▸ **What needs to be done**: Quote exactly and only this range of lines in the data below: the line that holds "The cuillère (jaune)" to the line that holds "The second view lost the clé", both included.

--- START ---

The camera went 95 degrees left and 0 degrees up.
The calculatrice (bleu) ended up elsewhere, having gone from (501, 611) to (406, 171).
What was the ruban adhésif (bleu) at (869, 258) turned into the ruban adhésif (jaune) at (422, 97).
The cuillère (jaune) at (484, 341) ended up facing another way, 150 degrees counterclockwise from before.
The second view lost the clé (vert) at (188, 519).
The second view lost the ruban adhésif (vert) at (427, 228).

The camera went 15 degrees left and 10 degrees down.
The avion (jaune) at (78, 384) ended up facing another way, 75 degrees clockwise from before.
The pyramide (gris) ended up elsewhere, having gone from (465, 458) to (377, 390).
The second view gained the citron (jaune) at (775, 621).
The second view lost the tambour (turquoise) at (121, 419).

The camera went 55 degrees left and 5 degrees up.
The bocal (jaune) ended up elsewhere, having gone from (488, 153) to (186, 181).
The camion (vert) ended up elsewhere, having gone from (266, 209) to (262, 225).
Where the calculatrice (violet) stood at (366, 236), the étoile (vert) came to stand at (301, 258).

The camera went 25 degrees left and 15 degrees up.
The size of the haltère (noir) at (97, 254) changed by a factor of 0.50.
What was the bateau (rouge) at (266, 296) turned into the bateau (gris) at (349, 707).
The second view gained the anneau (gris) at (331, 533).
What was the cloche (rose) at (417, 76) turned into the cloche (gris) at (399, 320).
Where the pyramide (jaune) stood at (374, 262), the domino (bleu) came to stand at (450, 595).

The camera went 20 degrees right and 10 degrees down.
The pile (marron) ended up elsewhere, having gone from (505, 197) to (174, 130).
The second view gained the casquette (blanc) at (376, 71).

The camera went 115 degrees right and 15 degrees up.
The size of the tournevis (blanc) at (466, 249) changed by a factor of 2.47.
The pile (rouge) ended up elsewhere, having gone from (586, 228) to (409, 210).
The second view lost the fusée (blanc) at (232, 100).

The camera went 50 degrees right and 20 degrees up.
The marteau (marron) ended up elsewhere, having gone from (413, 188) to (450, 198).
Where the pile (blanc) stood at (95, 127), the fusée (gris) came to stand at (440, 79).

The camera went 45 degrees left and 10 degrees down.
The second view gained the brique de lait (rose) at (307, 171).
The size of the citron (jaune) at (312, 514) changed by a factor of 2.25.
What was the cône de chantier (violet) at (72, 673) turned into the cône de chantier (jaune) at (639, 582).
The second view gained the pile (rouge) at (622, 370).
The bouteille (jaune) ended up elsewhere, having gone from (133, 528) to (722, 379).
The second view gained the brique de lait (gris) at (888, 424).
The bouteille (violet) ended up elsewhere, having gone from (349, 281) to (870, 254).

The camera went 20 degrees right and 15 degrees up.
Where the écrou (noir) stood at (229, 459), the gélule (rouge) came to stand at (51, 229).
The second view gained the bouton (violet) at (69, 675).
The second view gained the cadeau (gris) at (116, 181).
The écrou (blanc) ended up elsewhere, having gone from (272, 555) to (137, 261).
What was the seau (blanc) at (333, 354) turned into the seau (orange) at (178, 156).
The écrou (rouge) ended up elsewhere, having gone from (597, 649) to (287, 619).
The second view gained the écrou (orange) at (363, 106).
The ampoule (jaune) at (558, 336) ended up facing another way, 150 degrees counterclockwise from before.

--- END ---

▸ **Task result**:
The cuillère (jaune) at (484, 341) ended up facing another way, 150 degrees counterclockwise from before.
The second view lost the clé (vert) at (188, 519).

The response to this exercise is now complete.